** Information provided follows **
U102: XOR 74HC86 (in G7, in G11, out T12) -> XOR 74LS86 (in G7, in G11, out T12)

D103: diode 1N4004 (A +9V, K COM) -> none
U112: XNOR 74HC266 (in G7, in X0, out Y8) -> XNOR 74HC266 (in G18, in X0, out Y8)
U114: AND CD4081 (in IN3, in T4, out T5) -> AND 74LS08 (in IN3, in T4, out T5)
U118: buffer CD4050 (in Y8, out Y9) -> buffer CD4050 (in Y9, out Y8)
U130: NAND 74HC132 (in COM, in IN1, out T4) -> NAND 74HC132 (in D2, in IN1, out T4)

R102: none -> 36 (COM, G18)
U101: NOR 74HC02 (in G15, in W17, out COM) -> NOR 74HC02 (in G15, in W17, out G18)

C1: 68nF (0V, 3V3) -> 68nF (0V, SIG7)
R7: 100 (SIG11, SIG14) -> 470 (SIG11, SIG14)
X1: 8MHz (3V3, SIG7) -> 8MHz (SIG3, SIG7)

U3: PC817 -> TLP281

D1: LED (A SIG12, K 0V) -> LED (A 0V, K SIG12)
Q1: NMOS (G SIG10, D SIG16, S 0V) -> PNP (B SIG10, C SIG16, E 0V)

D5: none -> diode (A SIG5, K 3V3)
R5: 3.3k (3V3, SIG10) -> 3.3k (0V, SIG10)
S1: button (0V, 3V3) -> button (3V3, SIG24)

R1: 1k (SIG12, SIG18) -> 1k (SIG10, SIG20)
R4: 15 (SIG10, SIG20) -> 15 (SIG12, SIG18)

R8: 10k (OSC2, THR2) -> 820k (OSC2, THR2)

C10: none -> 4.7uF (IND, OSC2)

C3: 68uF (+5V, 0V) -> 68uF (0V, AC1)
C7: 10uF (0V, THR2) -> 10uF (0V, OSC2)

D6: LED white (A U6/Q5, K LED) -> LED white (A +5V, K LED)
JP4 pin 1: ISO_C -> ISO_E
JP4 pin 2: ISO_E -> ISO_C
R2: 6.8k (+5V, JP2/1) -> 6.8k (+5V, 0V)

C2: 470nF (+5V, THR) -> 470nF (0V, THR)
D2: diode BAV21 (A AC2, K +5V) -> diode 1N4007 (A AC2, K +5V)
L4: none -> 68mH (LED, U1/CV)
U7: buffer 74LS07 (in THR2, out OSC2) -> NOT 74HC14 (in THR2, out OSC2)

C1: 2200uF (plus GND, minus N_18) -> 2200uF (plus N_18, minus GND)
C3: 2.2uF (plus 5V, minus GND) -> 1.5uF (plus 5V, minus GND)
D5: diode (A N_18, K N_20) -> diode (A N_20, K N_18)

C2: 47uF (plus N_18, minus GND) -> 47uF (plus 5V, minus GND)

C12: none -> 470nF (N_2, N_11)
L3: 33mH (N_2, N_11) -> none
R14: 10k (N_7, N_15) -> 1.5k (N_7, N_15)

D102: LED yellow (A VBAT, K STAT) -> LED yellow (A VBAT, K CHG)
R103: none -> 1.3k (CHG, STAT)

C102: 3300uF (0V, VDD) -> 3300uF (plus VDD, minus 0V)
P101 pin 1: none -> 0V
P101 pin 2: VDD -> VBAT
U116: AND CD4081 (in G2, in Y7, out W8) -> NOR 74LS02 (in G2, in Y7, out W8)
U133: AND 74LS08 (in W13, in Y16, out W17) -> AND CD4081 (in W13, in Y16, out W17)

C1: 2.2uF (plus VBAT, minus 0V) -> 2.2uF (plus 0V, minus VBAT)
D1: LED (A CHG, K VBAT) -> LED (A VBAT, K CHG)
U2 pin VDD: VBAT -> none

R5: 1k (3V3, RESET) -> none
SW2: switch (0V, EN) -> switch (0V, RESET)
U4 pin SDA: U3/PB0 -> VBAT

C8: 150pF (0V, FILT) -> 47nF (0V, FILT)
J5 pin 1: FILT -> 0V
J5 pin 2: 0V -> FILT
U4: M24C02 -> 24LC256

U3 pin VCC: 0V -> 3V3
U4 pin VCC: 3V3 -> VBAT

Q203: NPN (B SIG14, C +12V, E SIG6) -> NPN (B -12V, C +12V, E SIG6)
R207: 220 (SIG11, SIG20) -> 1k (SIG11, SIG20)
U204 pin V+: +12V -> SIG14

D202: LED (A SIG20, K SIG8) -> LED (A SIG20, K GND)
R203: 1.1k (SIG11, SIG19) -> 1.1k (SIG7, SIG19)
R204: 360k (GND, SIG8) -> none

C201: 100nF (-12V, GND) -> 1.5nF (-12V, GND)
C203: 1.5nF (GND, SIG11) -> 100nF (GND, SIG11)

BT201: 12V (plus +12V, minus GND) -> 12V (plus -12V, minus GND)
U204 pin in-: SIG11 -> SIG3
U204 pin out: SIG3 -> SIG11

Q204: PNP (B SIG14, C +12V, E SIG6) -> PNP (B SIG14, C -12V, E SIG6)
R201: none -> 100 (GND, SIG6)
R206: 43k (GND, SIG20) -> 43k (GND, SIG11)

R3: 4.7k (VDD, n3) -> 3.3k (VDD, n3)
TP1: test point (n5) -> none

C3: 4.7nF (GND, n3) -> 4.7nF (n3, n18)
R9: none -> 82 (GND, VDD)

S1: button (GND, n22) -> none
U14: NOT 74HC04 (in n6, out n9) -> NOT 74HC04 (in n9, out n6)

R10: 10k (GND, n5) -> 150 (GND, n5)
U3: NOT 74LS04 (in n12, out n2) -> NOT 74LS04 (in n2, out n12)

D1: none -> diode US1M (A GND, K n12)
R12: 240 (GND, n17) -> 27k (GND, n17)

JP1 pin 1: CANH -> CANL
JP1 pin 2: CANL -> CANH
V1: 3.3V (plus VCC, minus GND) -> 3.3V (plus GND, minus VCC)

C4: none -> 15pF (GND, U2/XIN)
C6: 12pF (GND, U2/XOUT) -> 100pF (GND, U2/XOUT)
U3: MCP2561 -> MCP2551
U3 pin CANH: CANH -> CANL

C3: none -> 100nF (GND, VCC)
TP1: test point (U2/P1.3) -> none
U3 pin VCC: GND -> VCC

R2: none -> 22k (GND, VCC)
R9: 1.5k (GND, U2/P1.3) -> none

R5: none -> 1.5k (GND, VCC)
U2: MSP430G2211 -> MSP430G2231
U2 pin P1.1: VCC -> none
** End of Information provided **
#### Exercise instructions:
Among the entries above, copy exactly only the lines starting with the one containing "D103: diode 1N4004 (A +9V, K COM) -> none" and going through the one containing "U118: buffer CD4050", both ends included.

#### Written response:
D103: diode 1N4004 (A +9V, K COM) -> none
U112: XNOR 74HC266 (in G7, in X0, out Y8) -> XNOR 74HC266 (in G18, in X0, out Y8)
U114: AND CD4081 (in IN3, in T4, out T5) -> AND 74LS08 (in IN3, in T4, out T5)
U118: buffer CD4050 (in Y8, out Y9) -> buffer CD4050 (in Y9, out Y8)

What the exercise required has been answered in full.